WHAT THE TASK ASKS:
List all lines of the data that include the string "relocated".

DATA PROVIDED:

■ ■ ■ ■

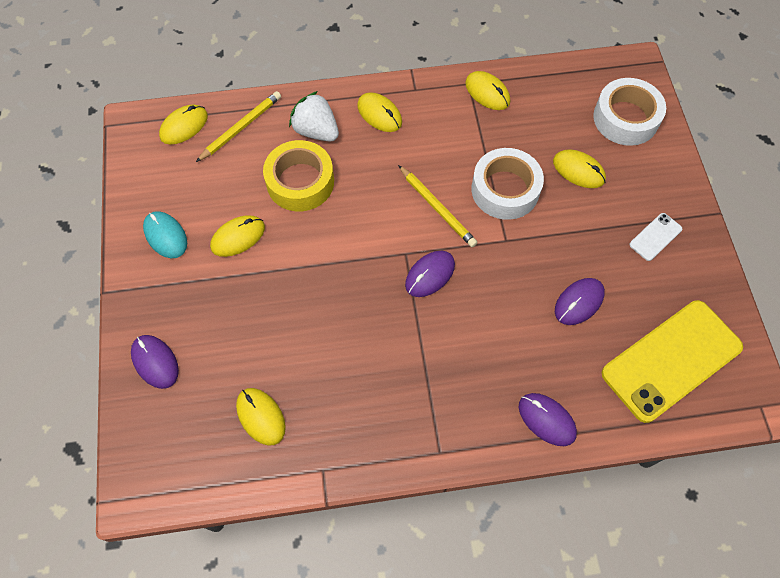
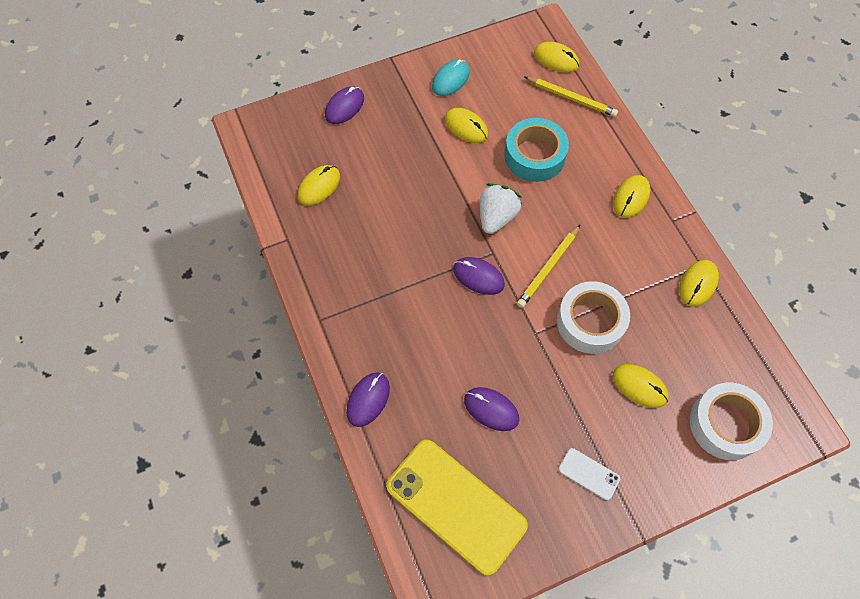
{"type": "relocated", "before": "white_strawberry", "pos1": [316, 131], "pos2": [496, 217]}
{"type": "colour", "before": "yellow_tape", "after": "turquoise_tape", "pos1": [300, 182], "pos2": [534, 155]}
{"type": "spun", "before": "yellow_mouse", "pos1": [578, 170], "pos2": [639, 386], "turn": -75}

■ ■ ■ ■

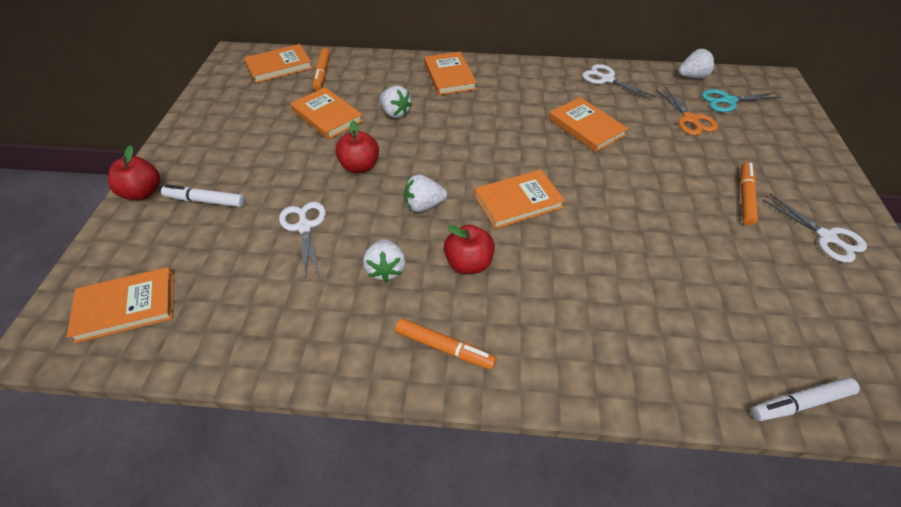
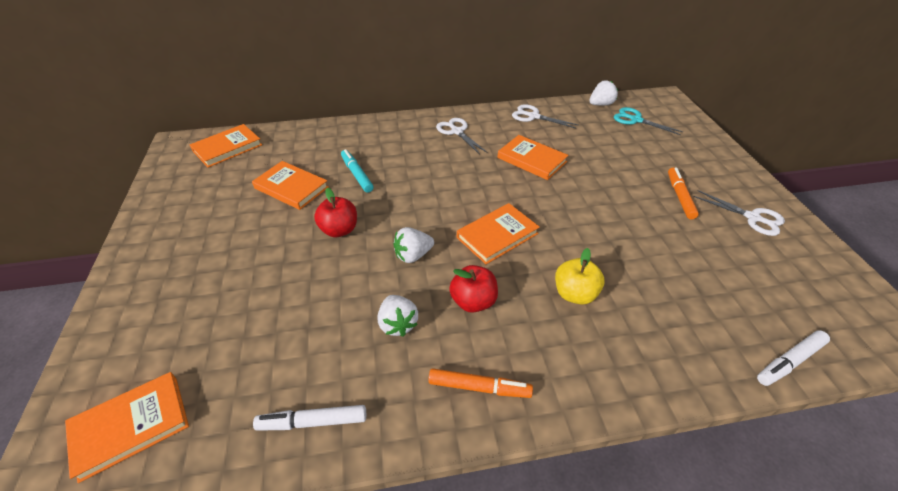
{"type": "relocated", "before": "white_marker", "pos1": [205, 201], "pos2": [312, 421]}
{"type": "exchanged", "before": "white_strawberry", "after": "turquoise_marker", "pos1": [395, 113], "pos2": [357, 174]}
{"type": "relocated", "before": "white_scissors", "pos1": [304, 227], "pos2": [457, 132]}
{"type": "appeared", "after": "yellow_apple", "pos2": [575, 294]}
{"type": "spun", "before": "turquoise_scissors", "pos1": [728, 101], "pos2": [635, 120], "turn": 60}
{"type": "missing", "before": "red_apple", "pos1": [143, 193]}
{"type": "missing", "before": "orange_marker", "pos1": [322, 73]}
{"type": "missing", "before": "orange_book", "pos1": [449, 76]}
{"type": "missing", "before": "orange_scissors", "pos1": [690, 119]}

■ ■ ■ ■

RESPONSE AREA:
{"type": "relocated", "before": "white_strawberry", "pos1": [316, 131], "pos2": [496, 217]}
{"type": "relocated", "before": "white_marker", "pos1": [205, 201], "pos2": [312, 421]}
{"type": "relocated", "before": "white_scissors", "pos1": [304, 227], "pos2": [457, 132]}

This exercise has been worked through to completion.